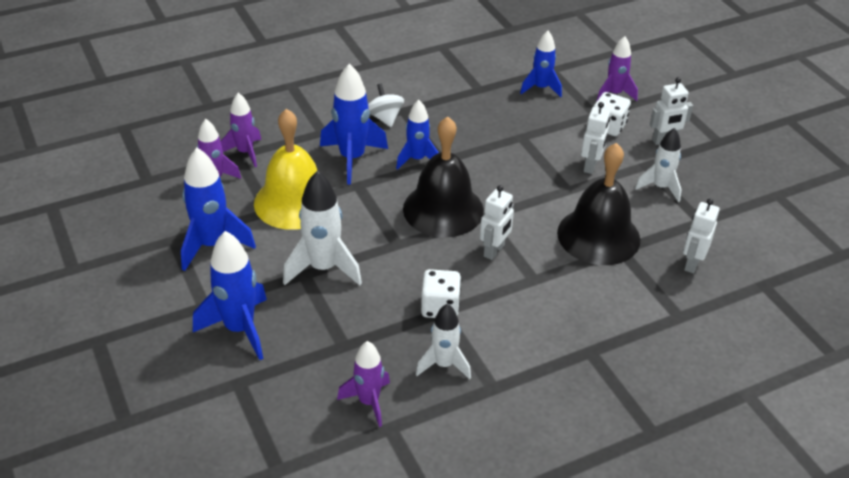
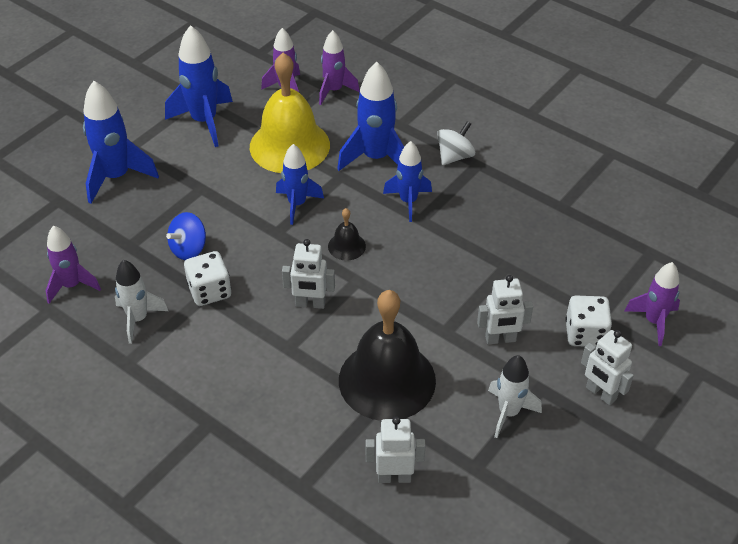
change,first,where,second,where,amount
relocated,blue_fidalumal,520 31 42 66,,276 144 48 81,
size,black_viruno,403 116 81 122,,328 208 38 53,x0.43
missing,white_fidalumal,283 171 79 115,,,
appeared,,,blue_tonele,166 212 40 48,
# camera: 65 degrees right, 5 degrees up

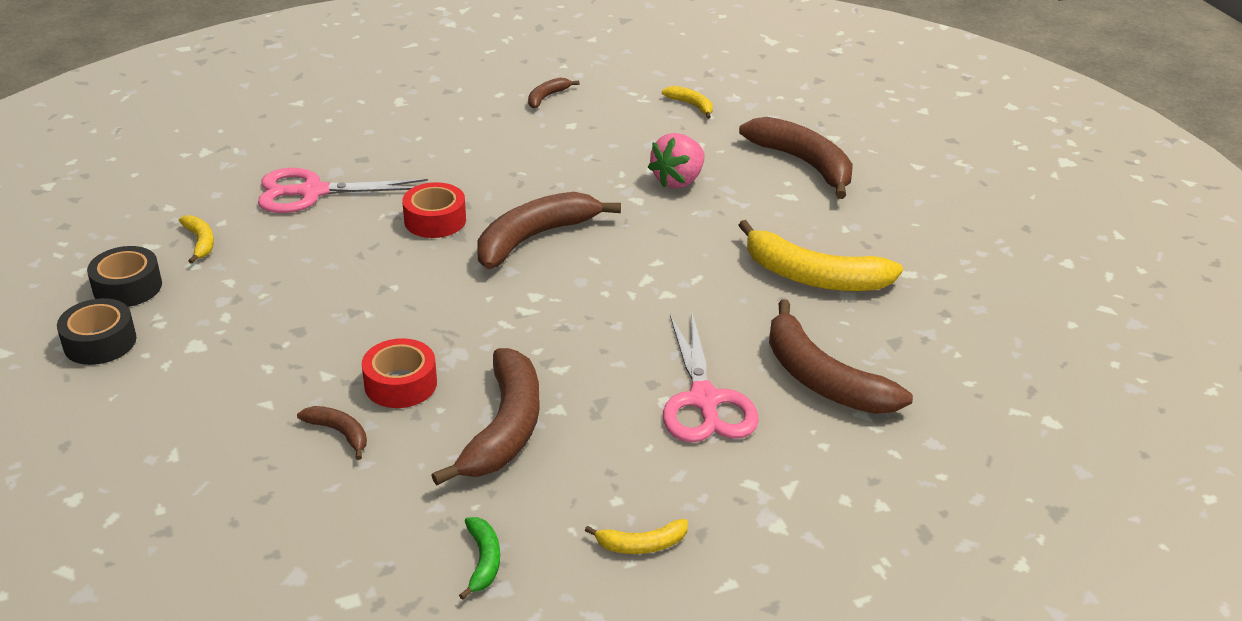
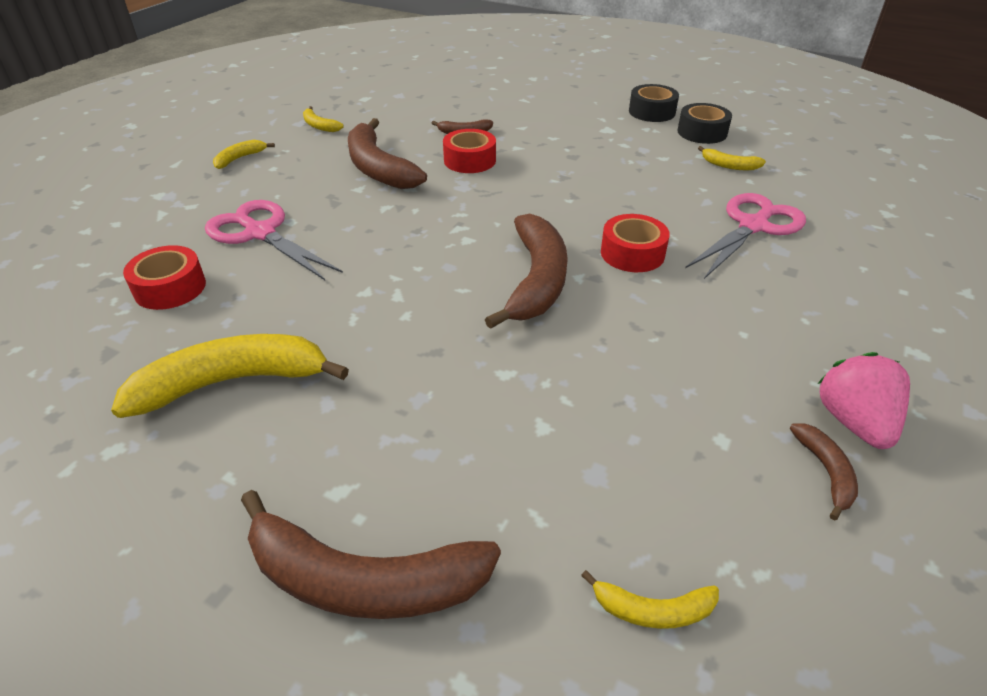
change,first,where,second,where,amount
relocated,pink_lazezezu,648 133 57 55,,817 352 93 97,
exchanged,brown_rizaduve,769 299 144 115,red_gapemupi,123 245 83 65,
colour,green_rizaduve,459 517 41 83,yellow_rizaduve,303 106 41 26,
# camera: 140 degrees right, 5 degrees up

=====

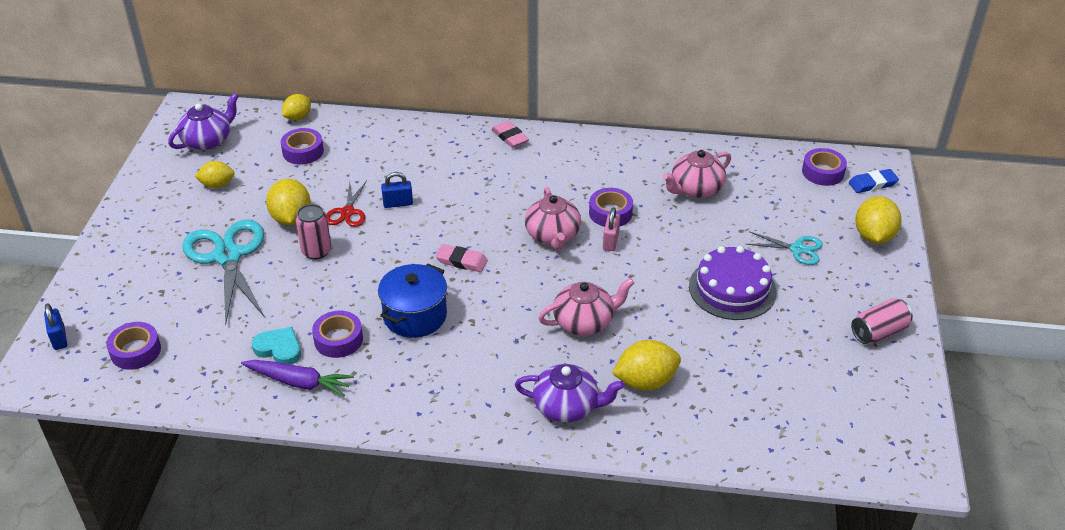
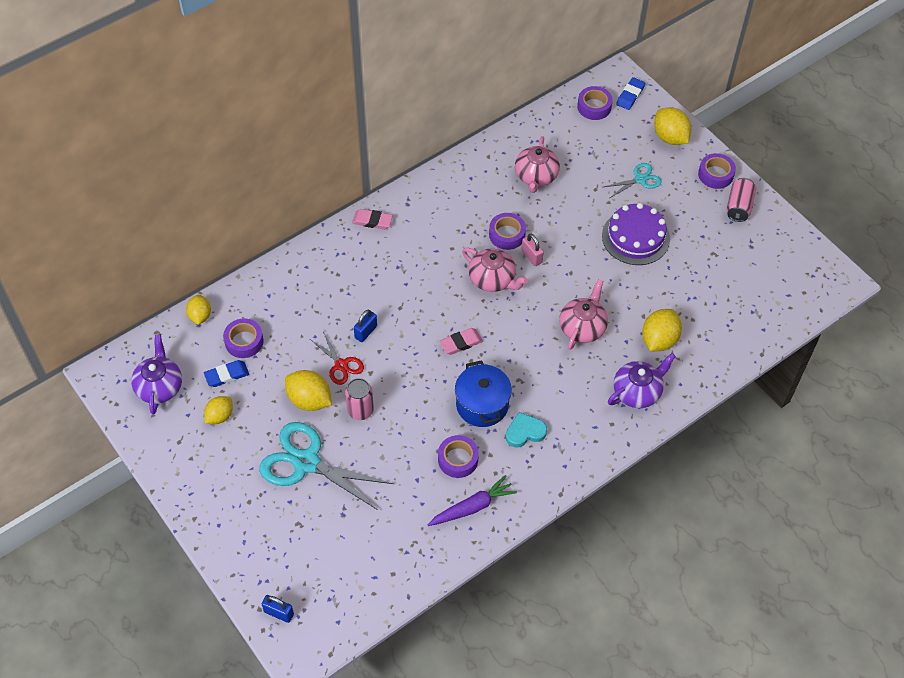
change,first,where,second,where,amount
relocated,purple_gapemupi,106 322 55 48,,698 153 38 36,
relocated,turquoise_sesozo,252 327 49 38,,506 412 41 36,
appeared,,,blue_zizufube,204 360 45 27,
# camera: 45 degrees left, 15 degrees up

=====

- What to do:
In the listing above, locate the line containing "relocated,blue_fidalumal,520 31 42" and the line containing "appeared,,,blue_tonele,166 212 40". Extract those two lines and every line between them, exactly as written, and only those.

- Response below:
relocated,blue_fidalumal,520 31 42 66,,276 144 48 81,
size,black_viruno,403 116 81 122,,328 208 38 53,x0.43
missing,white_fidalumal,283 171 79 115,,,
appeared,,,blue_tonele,166 212 40 48,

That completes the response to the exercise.